▸ The data:
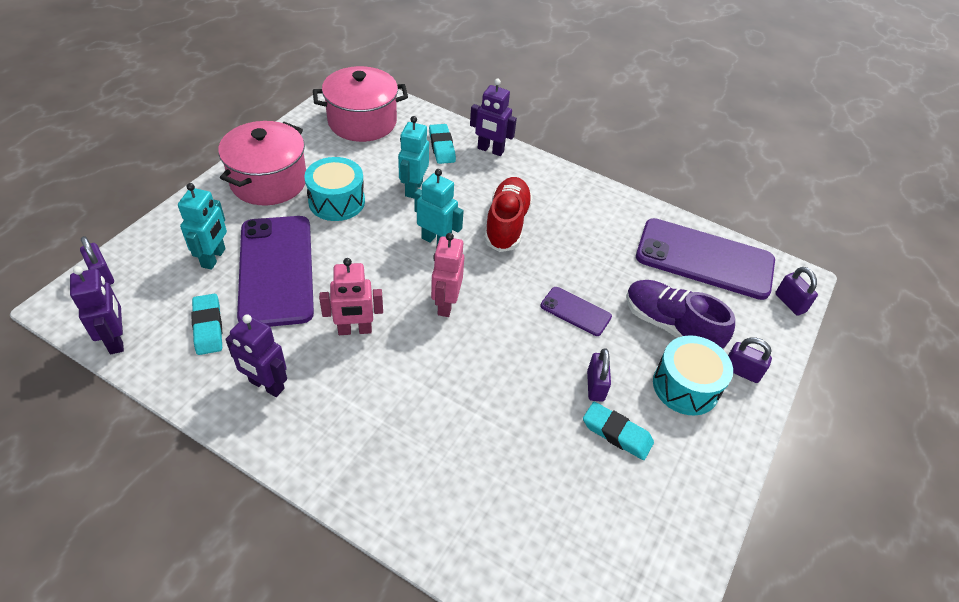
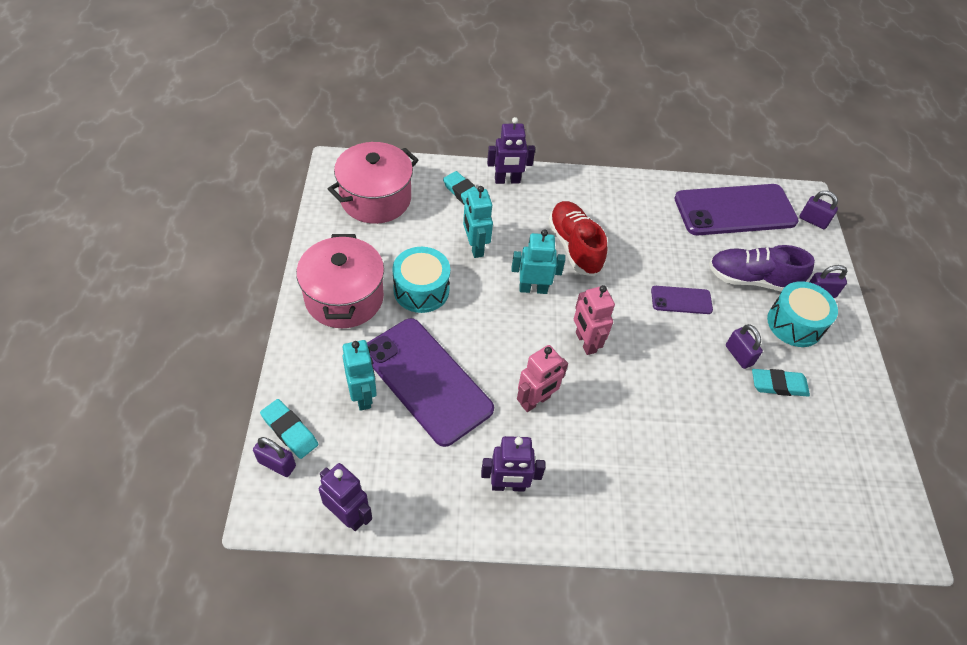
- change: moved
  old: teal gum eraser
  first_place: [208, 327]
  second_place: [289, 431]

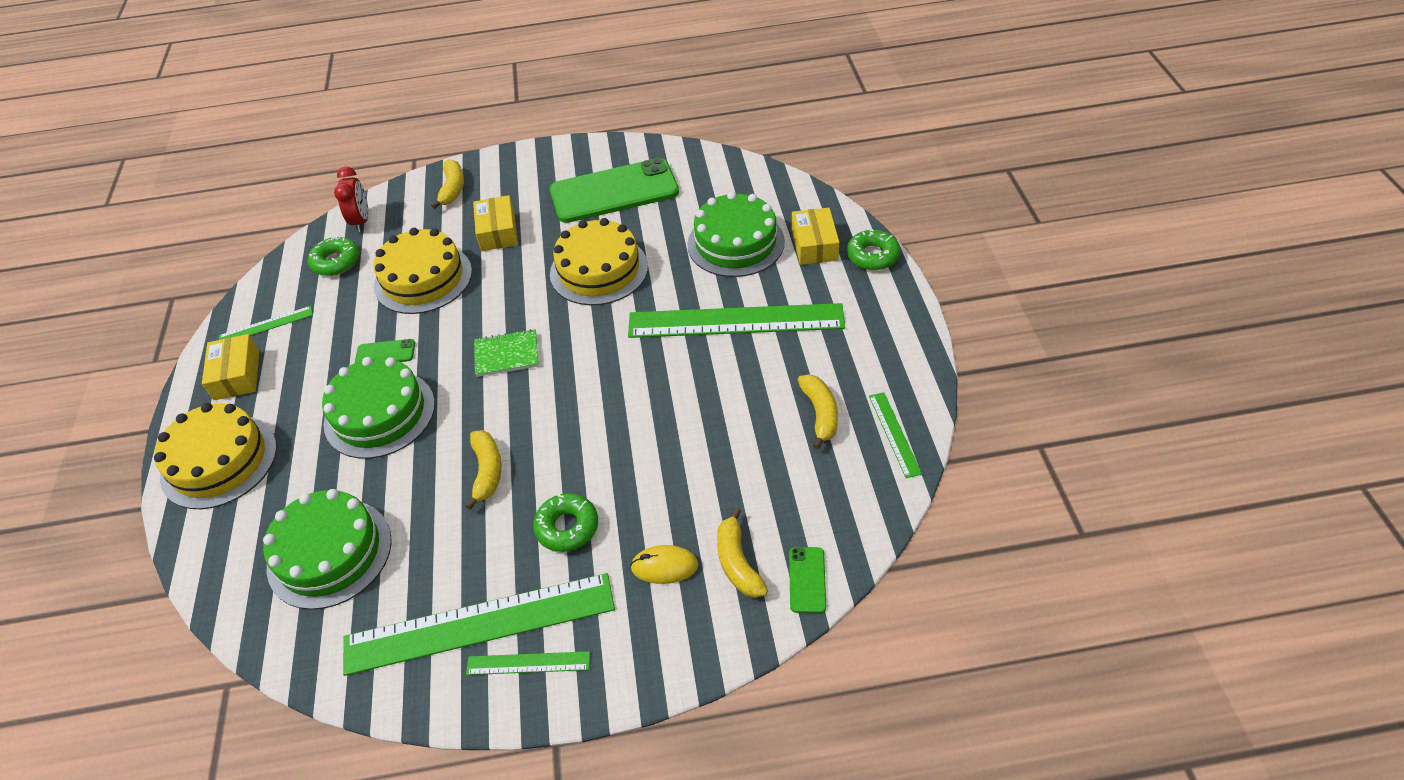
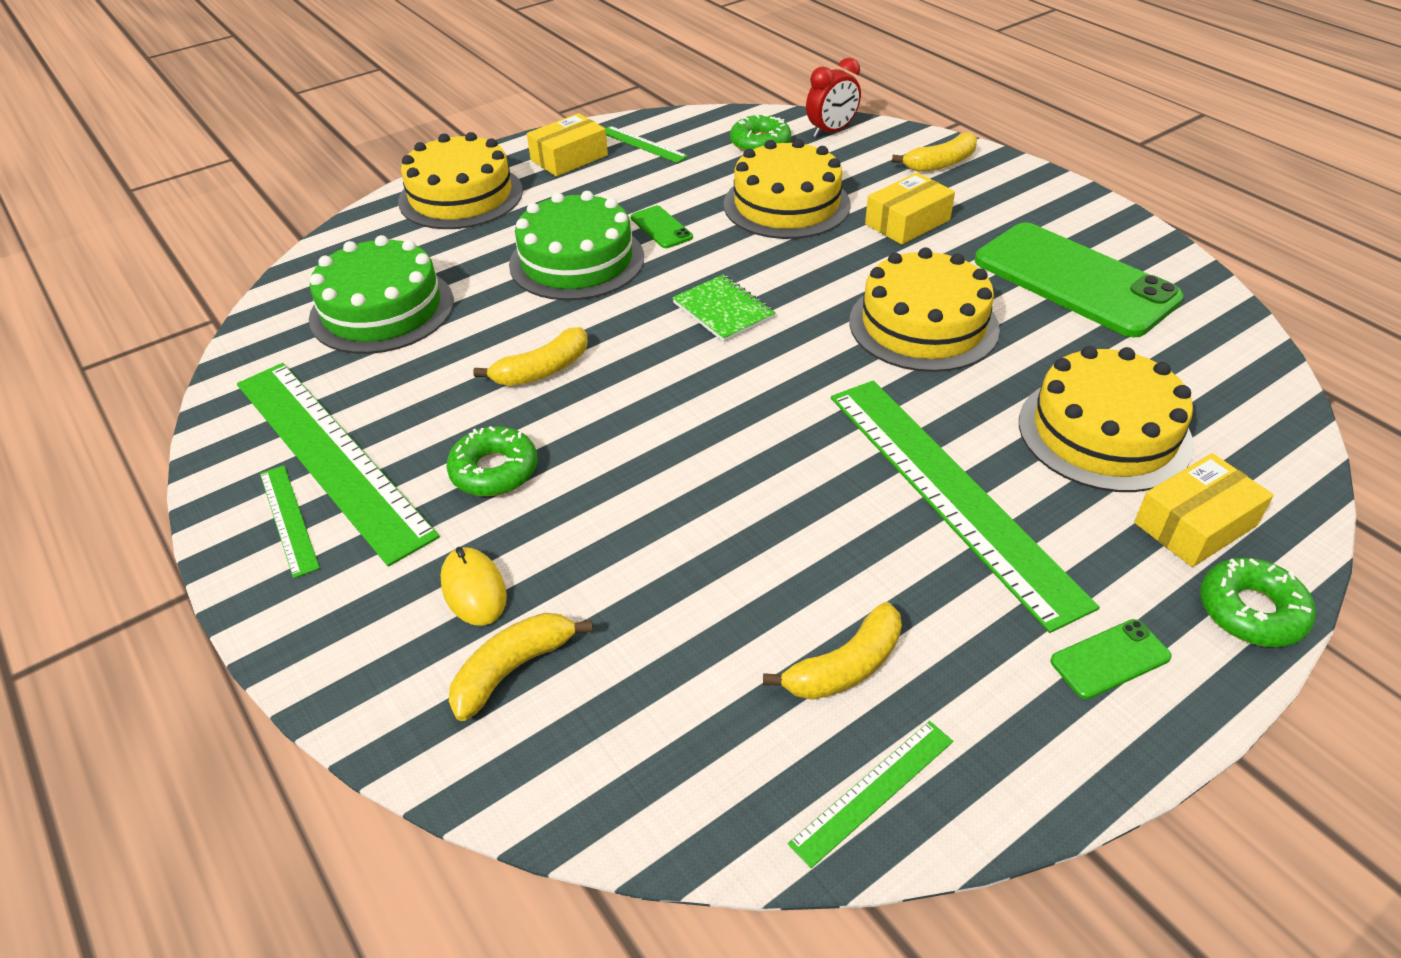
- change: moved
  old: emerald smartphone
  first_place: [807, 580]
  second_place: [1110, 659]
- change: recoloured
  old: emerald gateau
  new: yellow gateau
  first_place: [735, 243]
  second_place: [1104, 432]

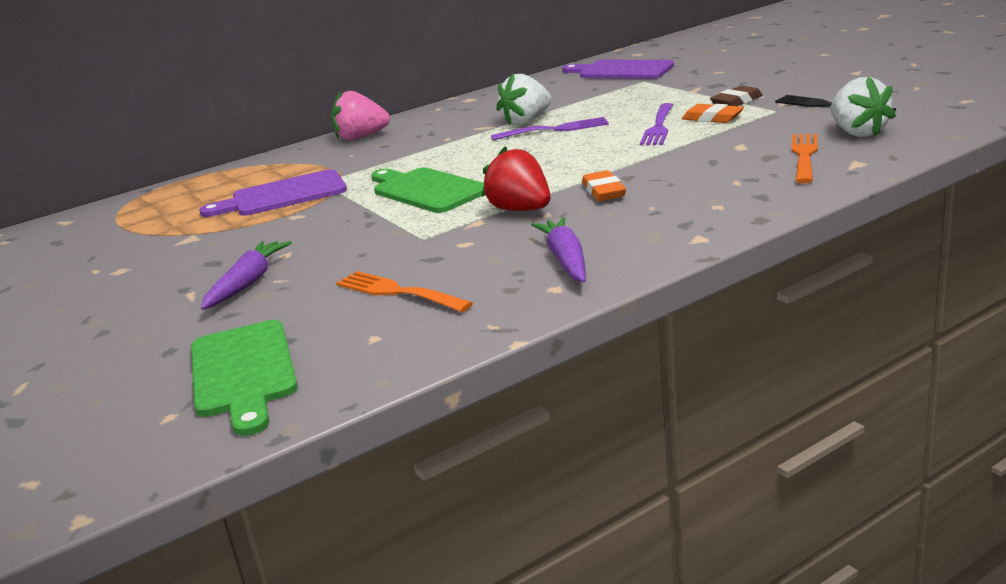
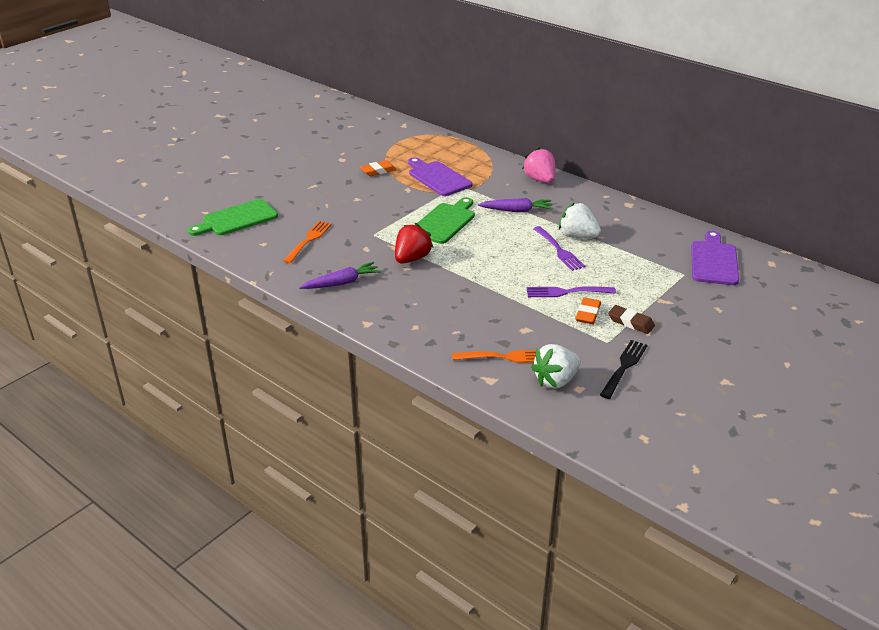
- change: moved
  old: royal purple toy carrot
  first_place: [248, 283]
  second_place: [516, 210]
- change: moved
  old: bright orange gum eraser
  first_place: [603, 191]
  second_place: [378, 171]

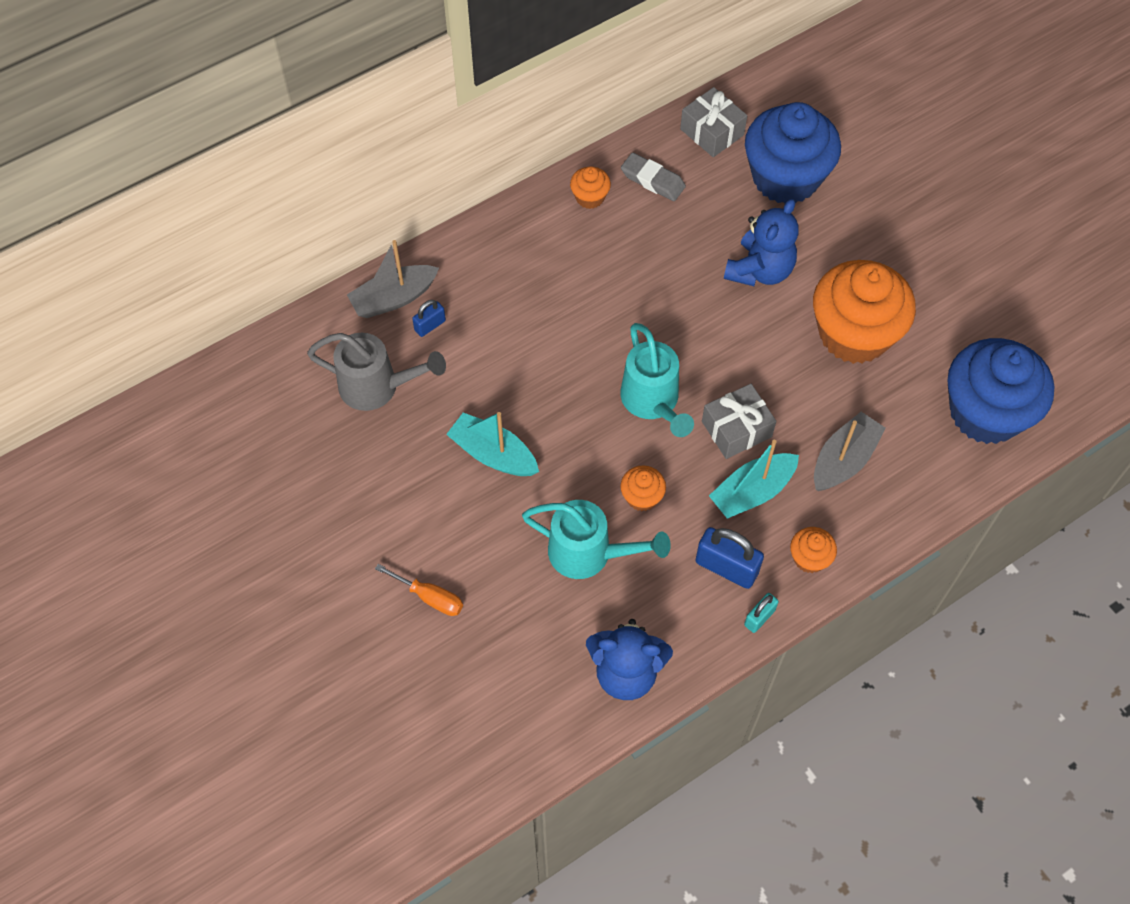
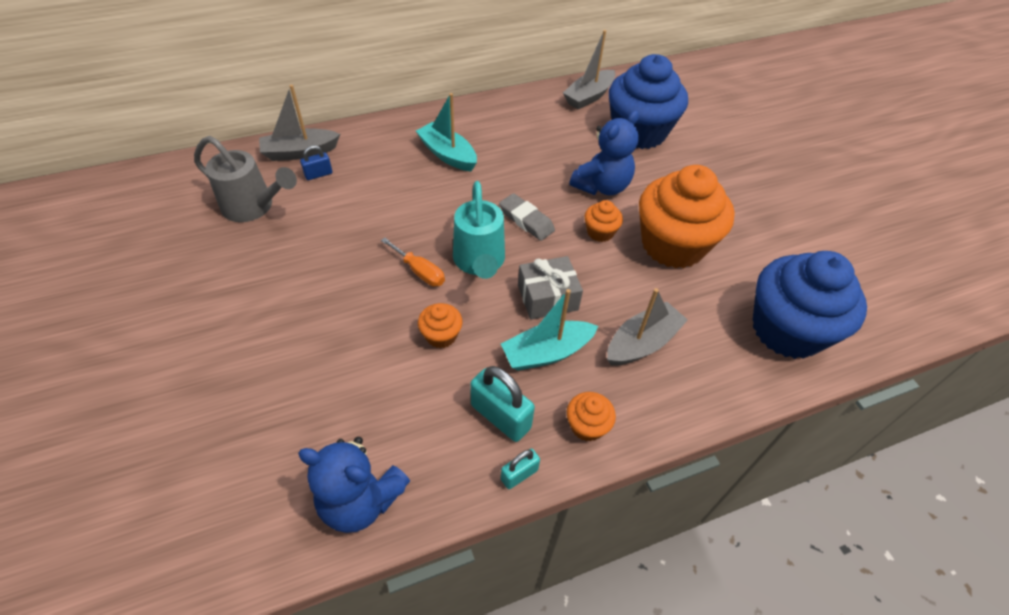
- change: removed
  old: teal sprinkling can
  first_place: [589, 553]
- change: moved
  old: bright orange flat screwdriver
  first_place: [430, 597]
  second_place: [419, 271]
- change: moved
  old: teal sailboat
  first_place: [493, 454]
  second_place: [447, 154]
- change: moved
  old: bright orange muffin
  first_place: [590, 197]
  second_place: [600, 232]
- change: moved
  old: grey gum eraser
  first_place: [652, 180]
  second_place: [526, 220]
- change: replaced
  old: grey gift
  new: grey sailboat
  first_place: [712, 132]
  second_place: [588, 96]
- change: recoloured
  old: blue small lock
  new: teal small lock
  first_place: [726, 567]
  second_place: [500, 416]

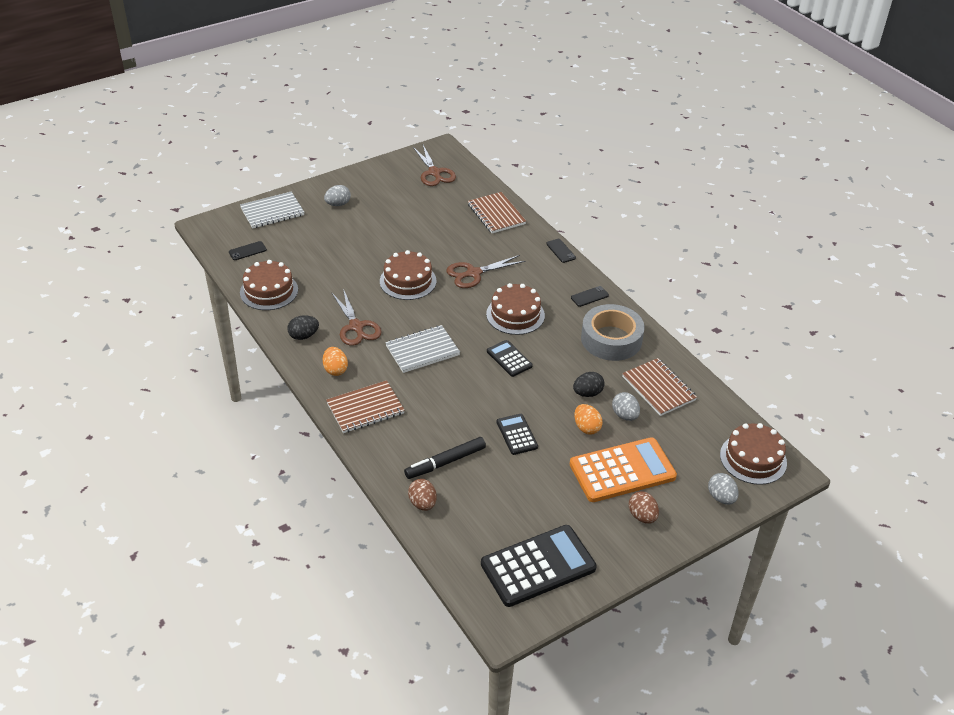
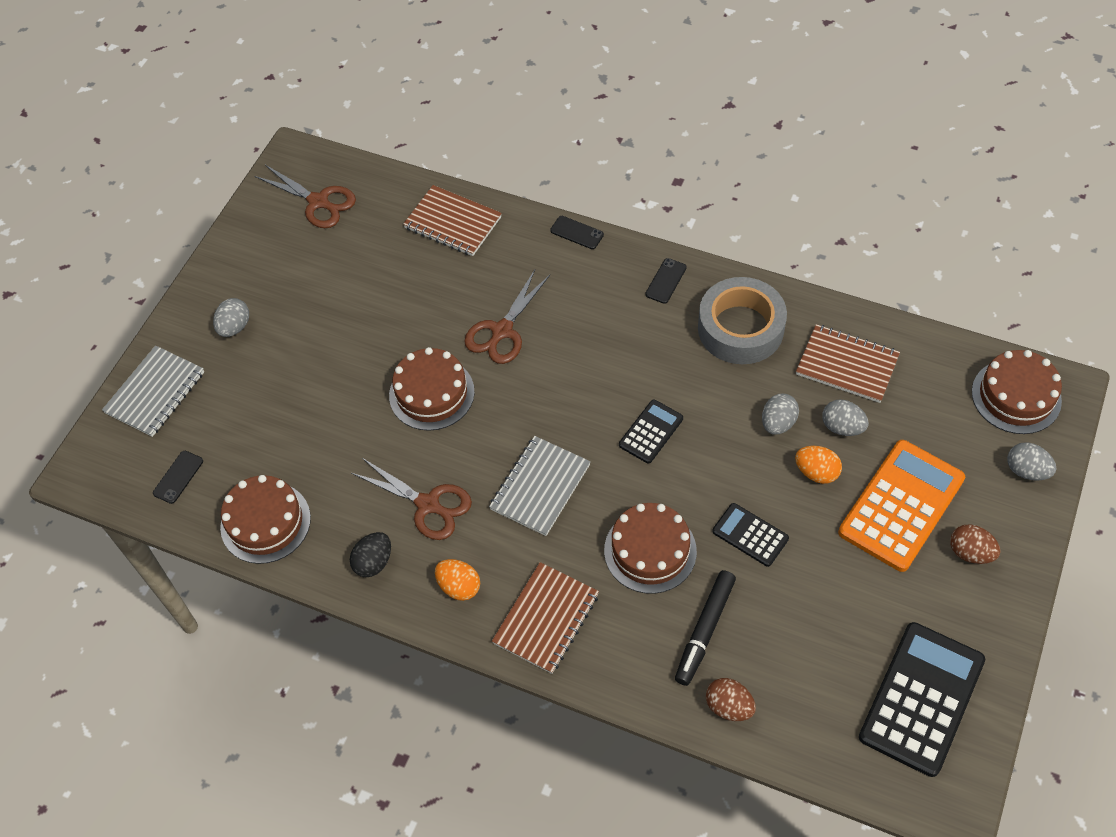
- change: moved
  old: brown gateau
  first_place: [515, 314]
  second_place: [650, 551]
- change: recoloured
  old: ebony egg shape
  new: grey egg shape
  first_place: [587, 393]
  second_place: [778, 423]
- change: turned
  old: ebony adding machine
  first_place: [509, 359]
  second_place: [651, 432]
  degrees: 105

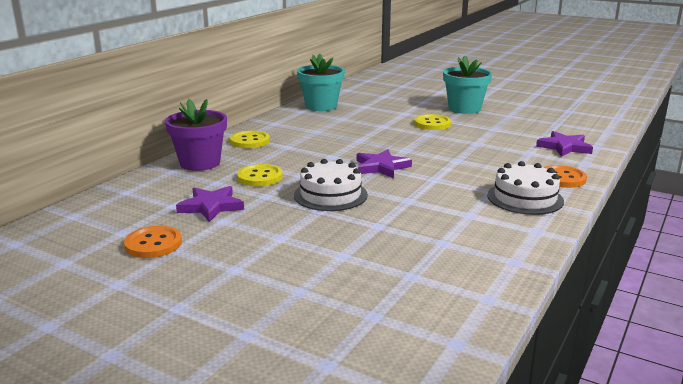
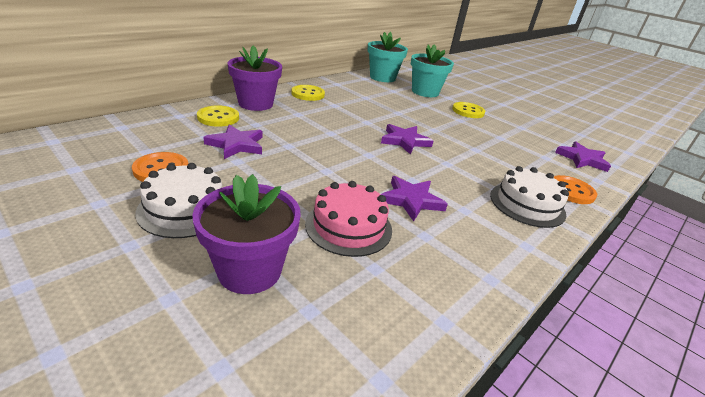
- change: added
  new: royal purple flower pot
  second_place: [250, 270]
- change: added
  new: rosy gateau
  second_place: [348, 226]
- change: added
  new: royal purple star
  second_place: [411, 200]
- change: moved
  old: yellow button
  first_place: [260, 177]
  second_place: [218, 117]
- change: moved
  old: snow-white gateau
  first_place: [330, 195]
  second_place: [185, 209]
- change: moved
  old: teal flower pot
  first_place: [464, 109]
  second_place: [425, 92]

▸ What you will do:
Pull out every line of the records above that contains the word "shape".

▸ Output:
  old: ebony egg shape
  new: grey egg shape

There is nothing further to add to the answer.